Exact reproductions of all the entries, please, and no pictures.

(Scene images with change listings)
>>>

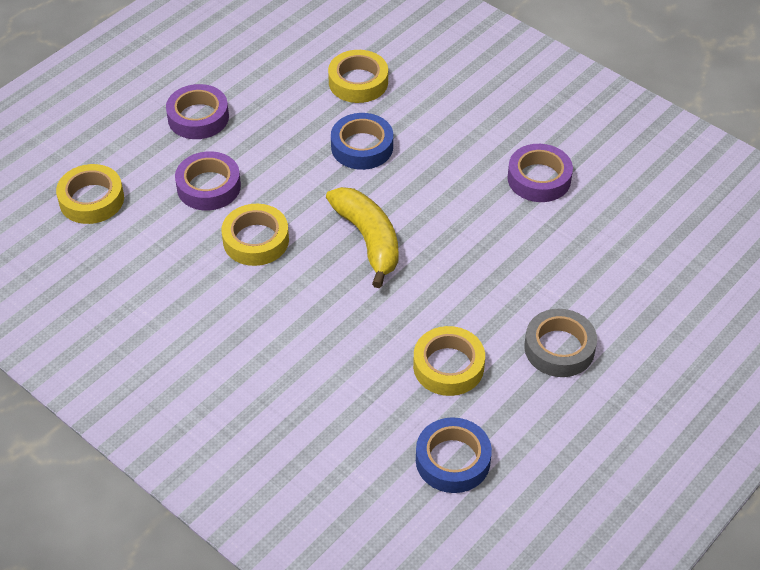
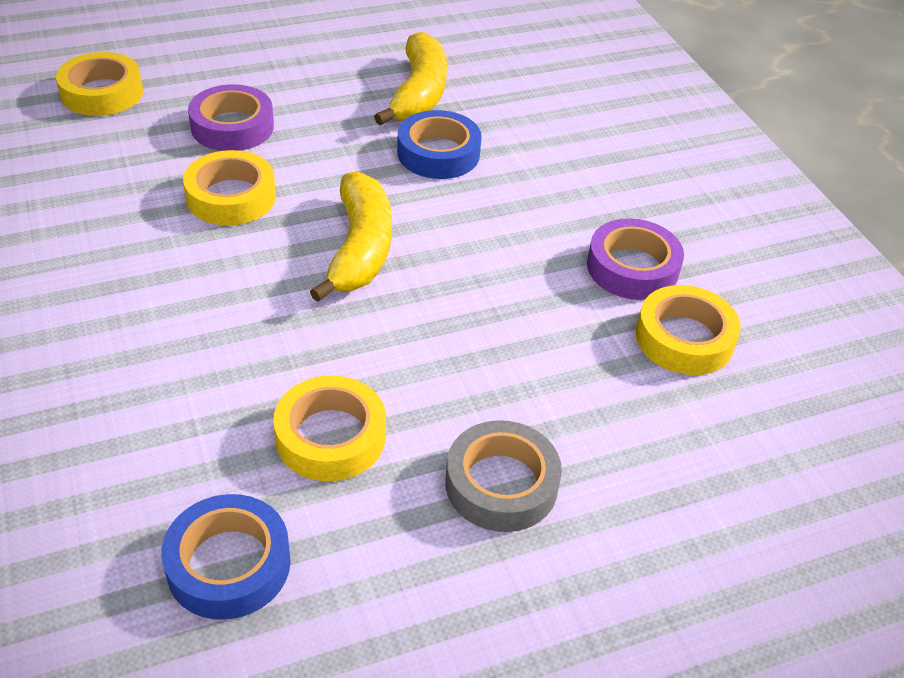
camera: 25 degrees right, 5 degrees down
(198, 117) = (285, 63): purple tape -> none
(312, 104) = (419, 93): none -> yellow banana
(358, 82) = (489, 92): yellow tape -> yellow tape (684, 338)

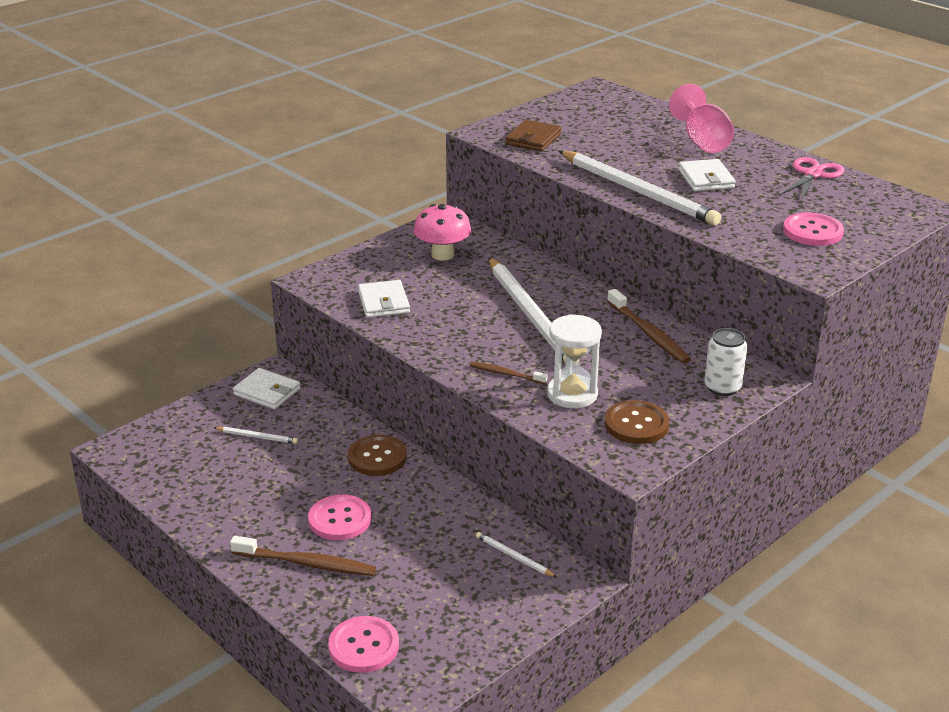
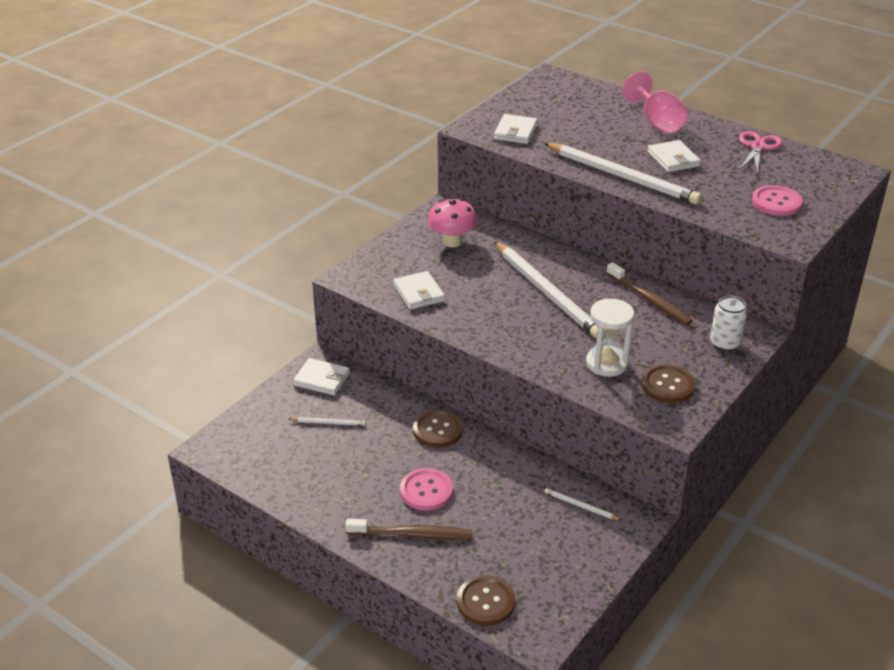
camera: 10 degrees left, 5 degrees up
(364, 646) = (485, 602): pink button -> brown button
(506, 374) = (546, 350): brown toothbrush -> none
(533, 139) = (515, 132): brown wallet -> white wallet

<<<

:: EXERCISE OUTPUT ::
camera: 25 degrees right, 5 degrees down
(198, 117) = (285, 63): purple tape -> none
(312, 104) = (419, 93): none -> yellow banana
(358, 82) = (489, 92): yellow tape -> yellow tape (684, 338)

camera: 10 degrees left, 5 degrees up
(364, 646) = (485, 602): pink button -> brown button
(506, 374) = (546, 350): brown toothbrush -> none
(533, 139) = (515, 132): brown wallet -> white wallet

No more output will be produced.